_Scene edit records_
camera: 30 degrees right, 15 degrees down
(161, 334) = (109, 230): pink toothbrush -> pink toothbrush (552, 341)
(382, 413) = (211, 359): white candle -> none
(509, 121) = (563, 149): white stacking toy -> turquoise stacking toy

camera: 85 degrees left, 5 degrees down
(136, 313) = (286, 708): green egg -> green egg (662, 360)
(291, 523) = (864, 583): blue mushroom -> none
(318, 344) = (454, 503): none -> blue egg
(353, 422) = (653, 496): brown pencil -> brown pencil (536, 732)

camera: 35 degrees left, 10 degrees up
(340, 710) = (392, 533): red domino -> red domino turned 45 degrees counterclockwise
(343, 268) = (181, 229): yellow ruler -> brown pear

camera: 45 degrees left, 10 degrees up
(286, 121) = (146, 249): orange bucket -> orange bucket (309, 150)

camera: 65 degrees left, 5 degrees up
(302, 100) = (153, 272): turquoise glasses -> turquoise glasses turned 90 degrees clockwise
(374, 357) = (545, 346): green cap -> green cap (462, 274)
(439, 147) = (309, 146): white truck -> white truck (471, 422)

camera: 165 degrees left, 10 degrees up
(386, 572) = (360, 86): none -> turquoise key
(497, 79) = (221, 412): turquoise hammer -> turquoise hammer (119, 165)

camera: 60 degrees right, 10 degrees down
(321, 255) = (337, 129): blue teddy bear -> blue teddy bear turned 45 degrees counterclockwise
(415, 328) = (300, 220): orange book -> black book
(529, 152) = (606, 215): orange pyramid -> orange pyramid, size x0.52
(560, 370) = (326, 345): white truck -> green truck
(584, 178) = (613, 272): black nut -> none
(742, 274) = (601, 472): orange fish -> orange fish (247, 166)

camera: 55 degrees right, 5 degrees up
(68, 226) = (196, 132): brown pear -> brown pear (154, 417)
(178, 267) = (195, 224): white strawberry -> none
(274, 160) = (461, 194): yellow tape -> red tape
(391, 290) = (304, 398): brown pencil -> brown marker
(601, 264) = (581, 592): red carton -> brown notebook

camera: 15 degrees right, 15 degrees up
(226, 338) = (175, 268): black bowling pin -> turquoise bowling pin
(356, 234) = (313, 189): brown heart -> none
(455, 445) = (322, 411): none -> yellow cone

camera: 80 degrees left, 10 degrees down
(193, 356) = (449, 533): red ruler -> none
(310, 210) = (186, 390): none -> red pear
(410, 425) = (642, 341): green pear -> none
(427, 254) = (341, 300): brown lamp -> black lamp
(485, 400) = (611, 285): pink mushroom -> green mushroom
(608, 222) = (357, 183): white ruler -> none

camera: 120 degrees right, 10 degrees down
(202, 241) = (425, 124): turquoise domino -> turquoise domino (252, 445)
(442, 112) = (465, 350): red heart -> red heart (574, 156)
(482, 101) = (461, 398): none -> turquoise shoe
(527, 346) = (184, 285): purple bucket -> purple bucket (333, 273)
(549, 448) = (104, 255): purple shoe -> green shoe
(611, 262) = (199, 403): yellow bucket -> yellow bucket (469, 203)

_YOUR OBJECTIVE_
Going through the lines above one by one, tally those with the word "orange" and give only the total.

_YOUR SOLUTION_
4